[Items from a data source]
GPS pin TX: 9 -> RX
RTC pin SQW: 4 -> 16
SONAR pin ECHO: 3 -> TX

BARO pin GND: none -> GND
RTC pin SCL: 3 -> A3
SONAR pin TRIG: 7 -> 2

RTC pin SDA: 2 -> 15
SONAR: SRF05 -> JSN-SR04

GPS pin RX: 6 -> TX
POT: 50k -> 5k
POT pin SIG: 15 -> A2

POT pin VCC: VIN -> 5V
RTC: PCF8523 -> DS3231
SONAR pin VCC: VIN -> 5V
--
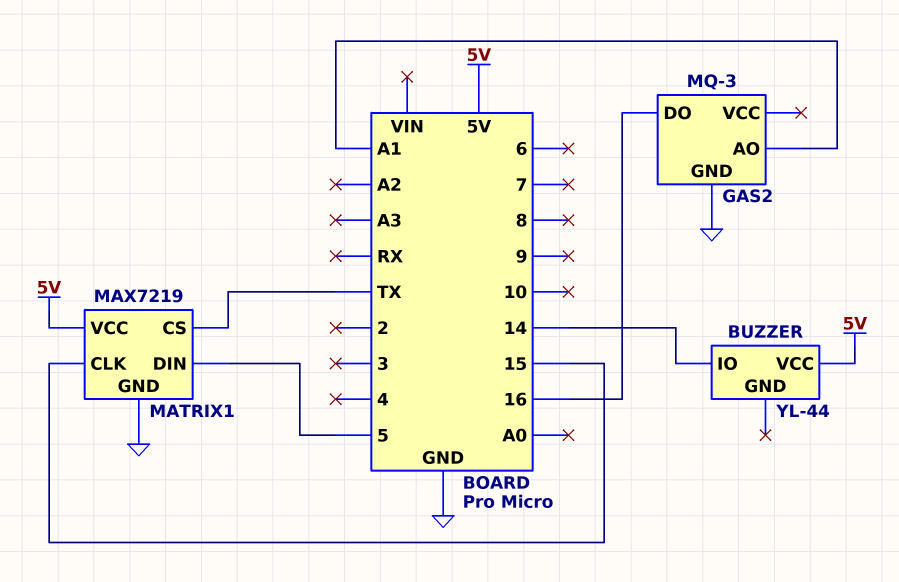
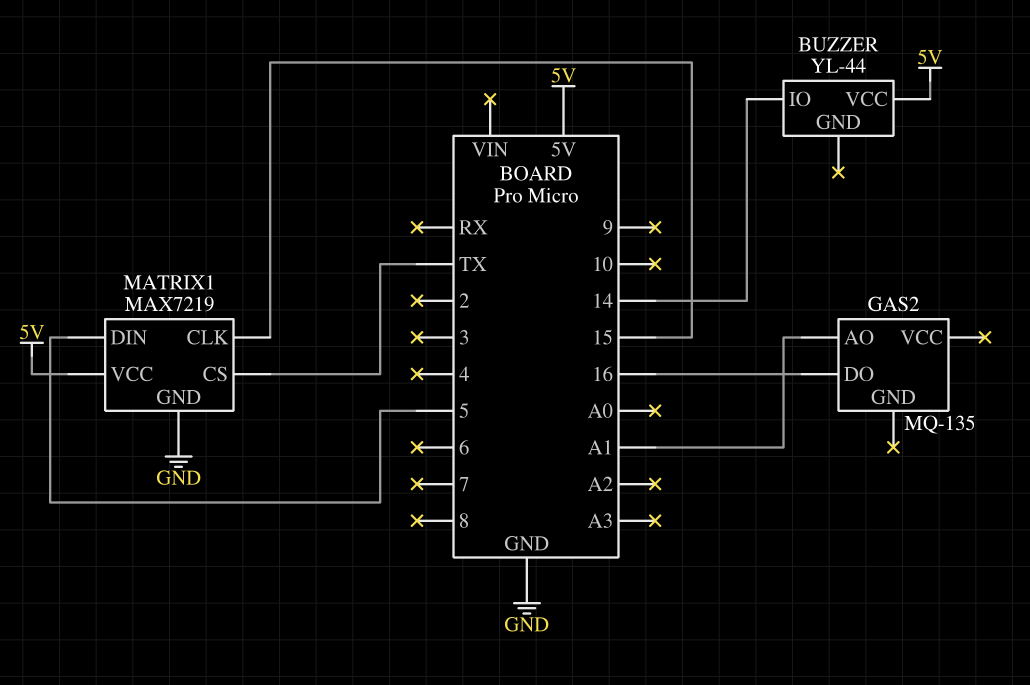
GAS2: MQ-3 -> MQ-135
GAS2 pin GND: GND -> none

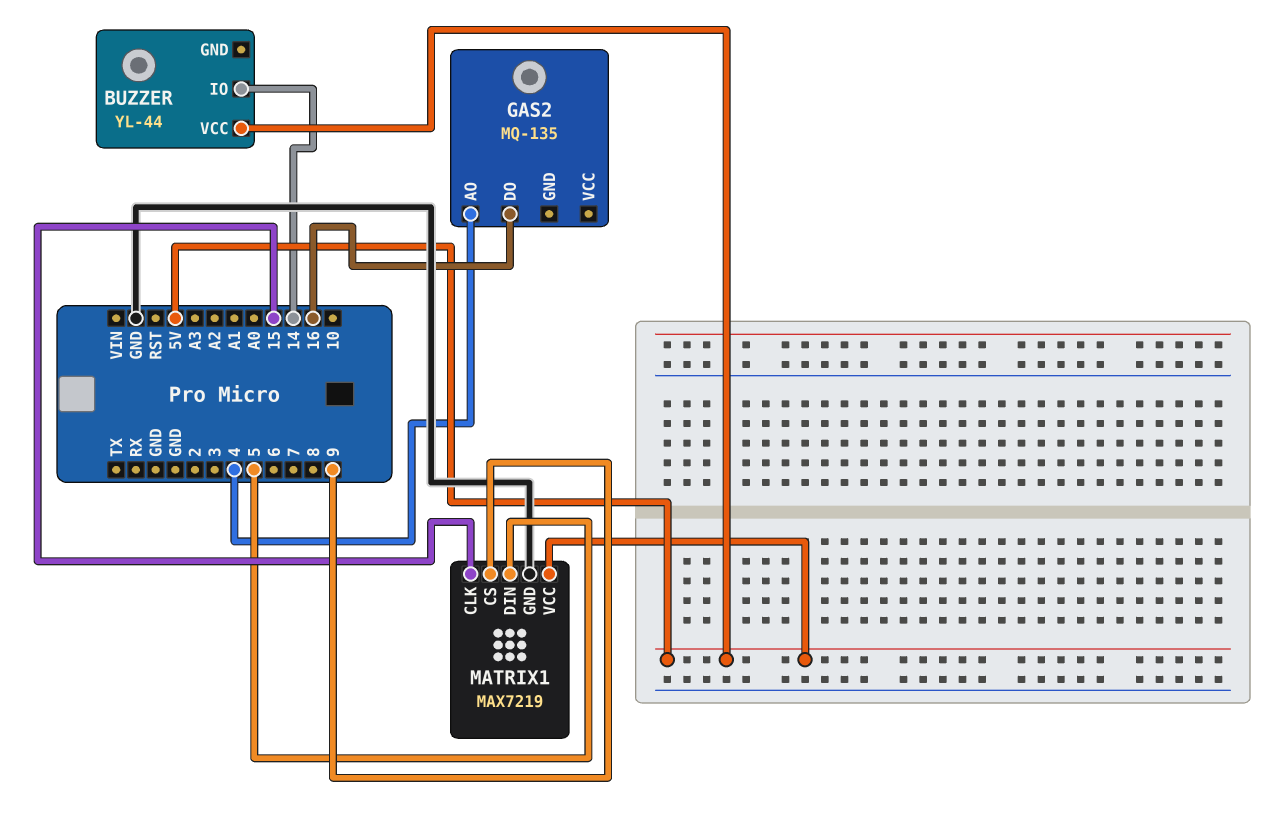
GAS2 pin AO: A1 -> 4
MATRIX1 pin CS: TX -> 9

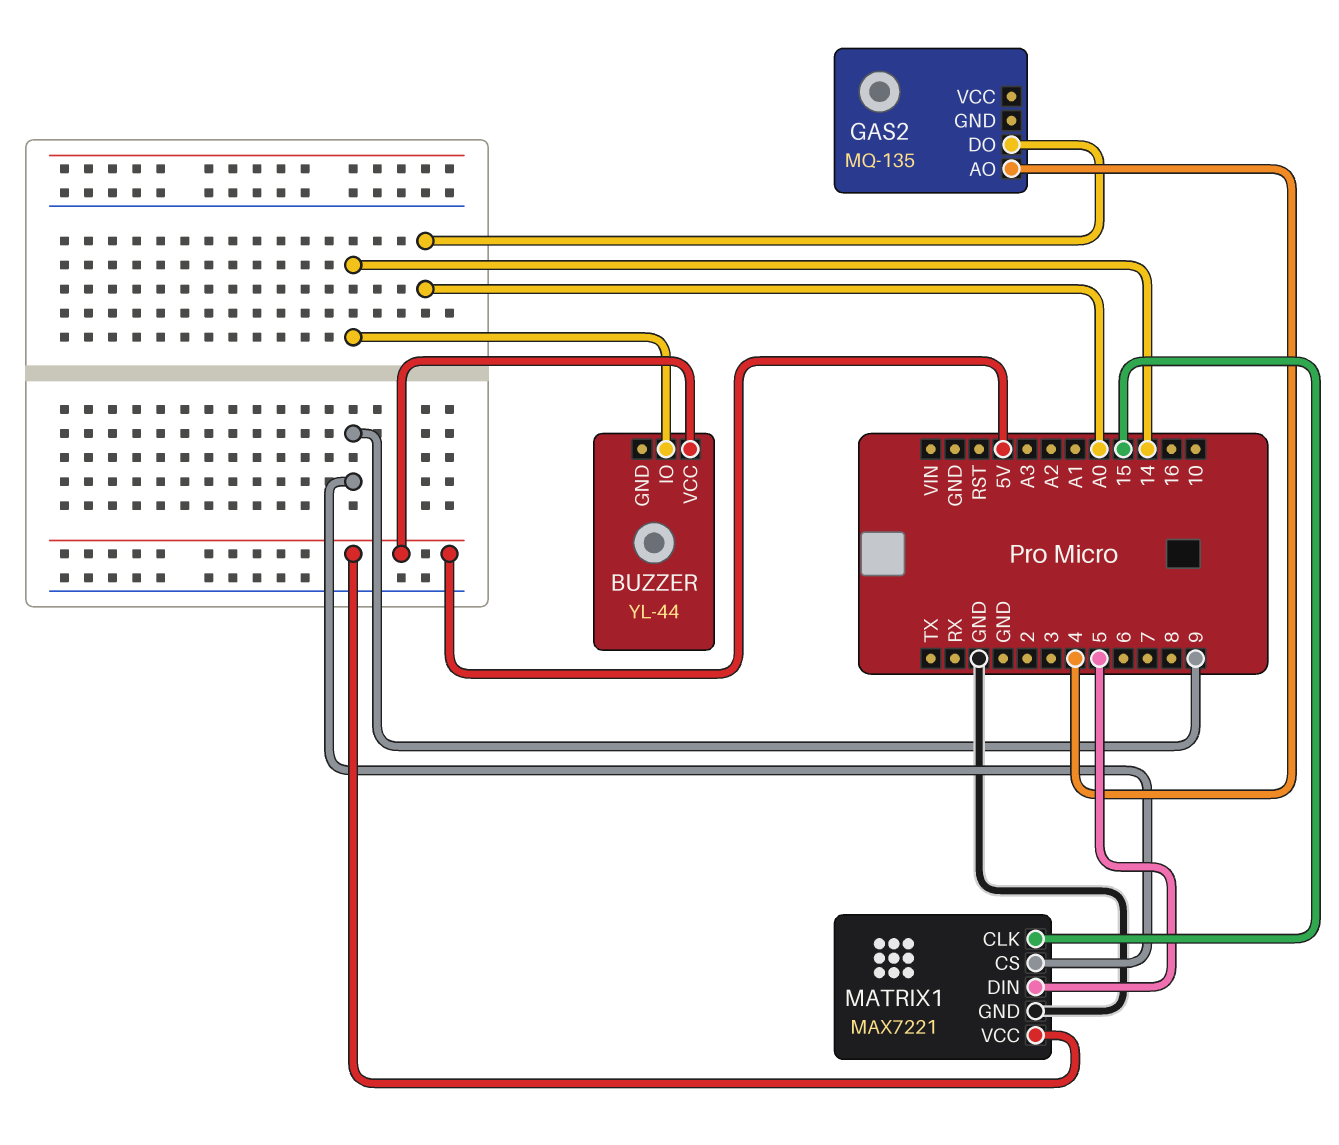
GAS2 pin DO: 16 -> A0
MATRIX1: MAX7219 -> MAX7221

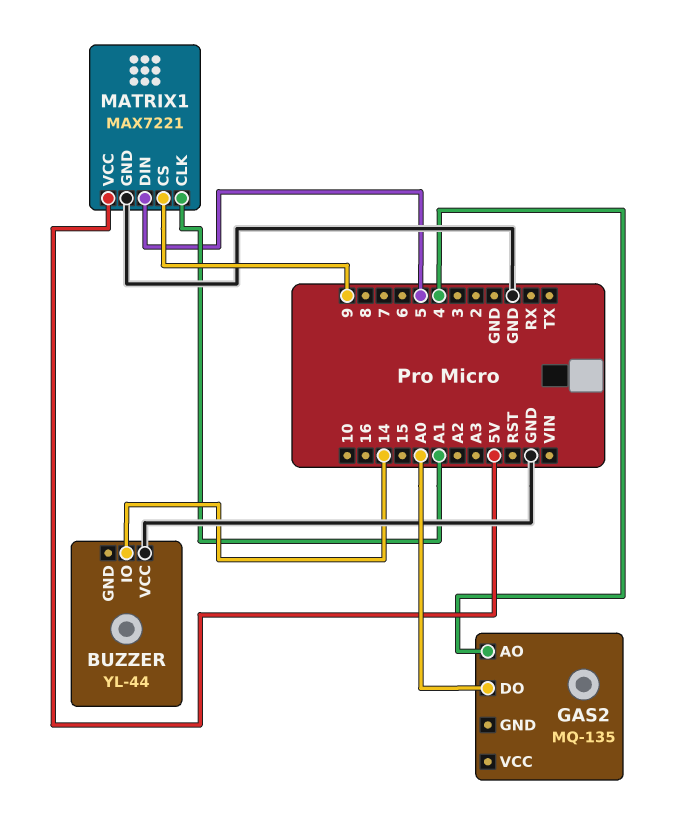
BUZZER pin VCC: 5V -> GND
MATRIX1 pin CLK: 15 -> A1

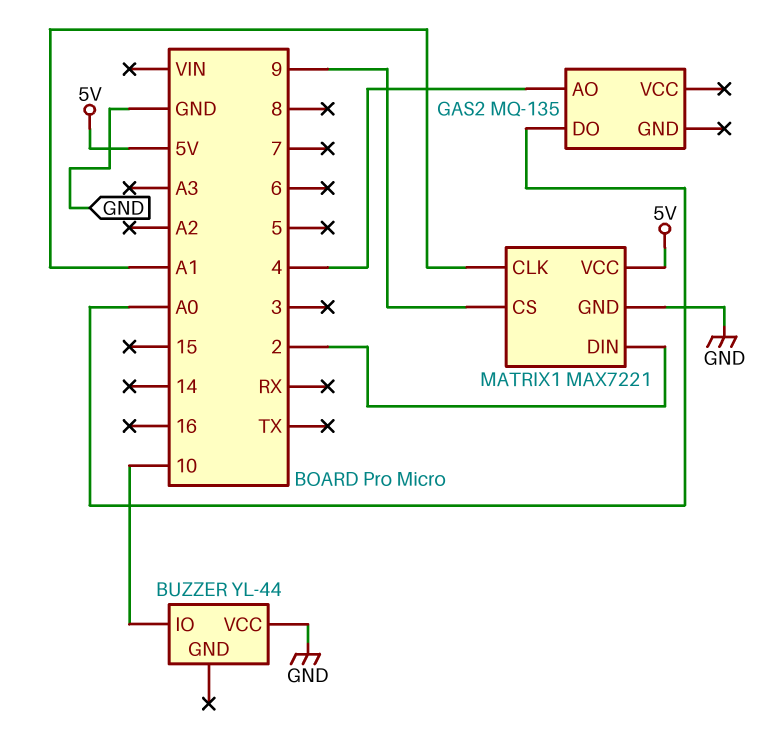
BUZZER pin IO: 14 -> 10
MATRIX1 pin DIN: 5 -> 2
...
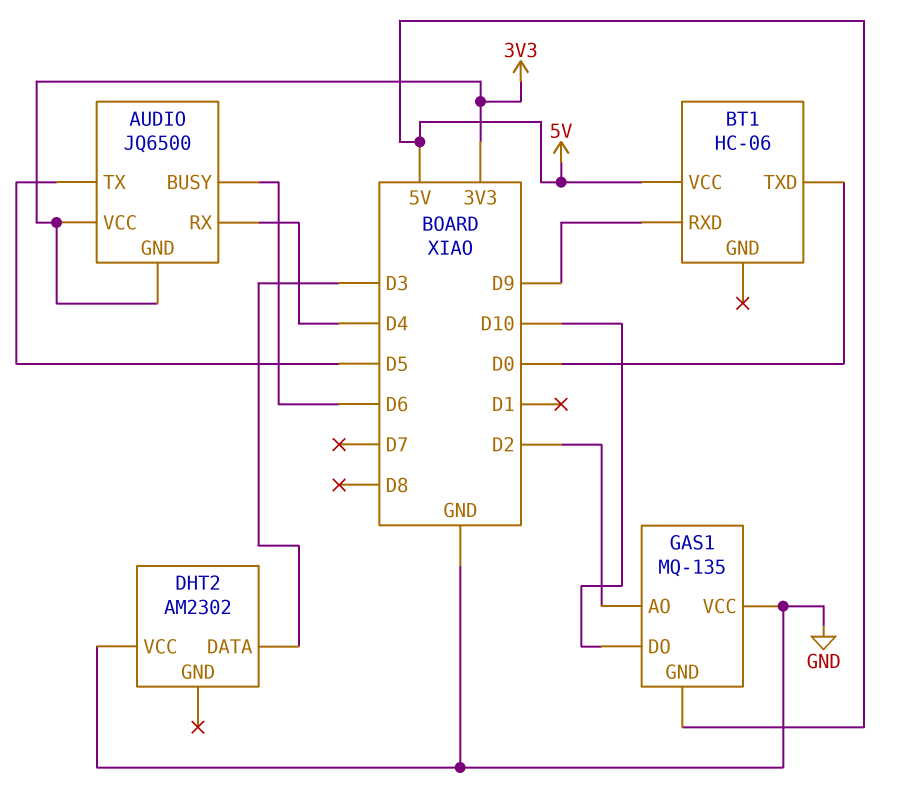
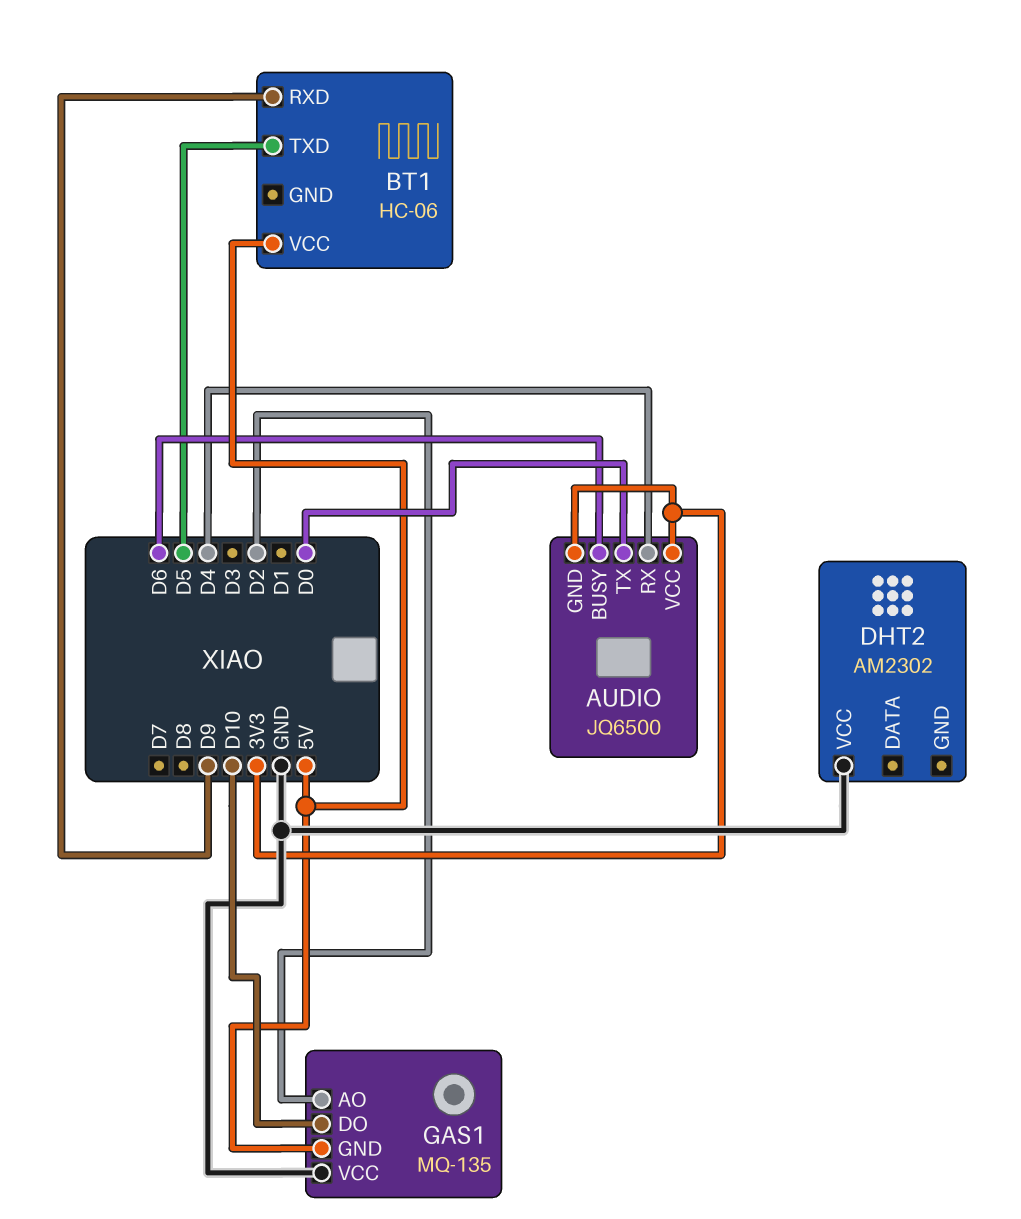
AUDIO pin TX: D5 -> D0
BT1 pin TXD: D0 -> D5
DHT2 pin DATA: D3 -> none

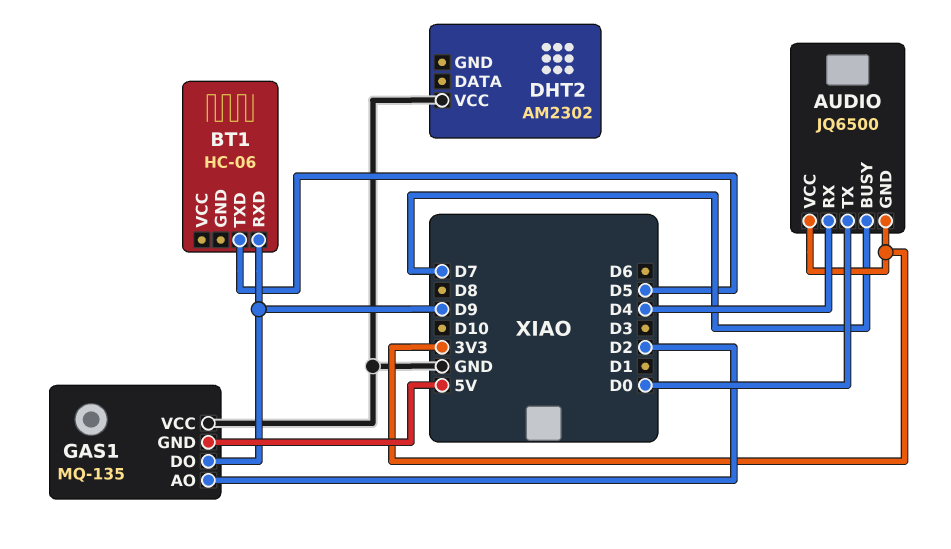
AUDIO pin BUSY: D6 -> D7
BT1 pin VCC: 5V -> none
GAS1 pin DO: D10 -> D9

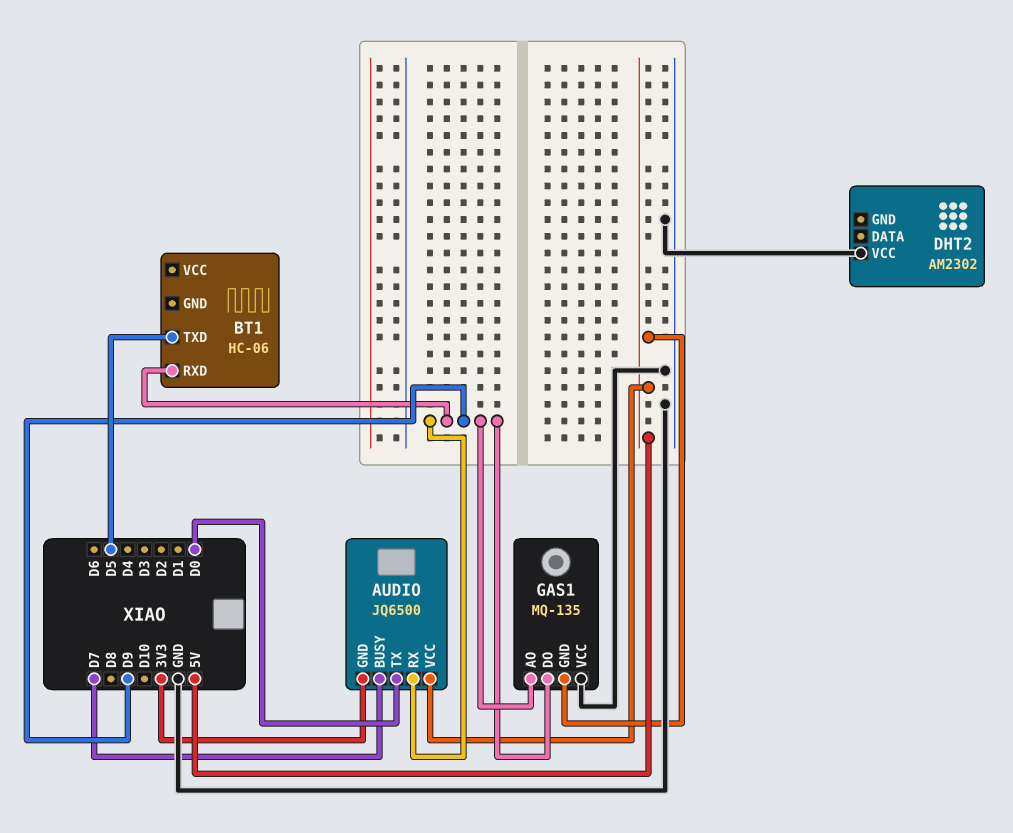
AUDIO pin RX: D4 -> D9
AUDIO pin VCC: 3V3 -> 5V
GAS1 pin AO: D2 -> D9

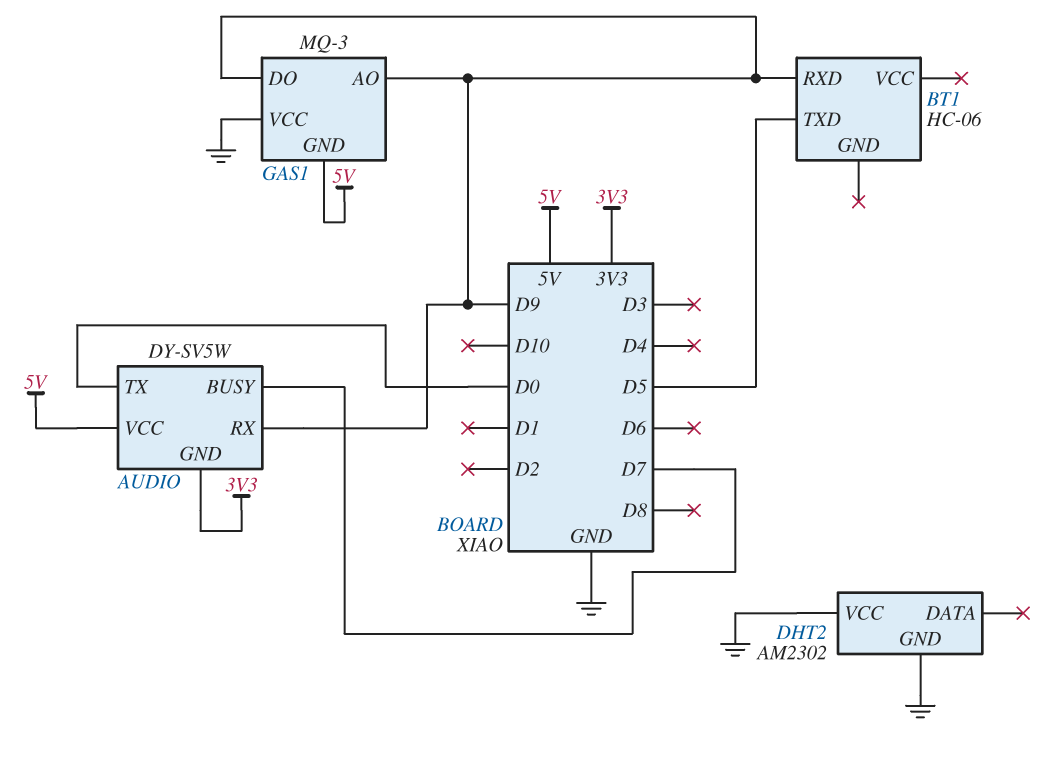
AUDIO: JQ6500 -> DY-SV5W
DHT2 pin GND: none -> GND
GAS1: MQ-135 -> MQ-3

-- TO DO --
Starting at the line containing "GAS1 pin AO: D2 -> D9" and finishing at the line containing "GAS1: MQ-135 -> MQ-3", return those lines exactly as they appear above, without the pictures.

-- SOLVED EXERCISE --
GAS1 pin AO: D2 -> D9

AUDIO: JQ6500 -> DY-SV5W
DHT2 pin GND: none -> GND
GAS1: MQ-135 -> MQ-3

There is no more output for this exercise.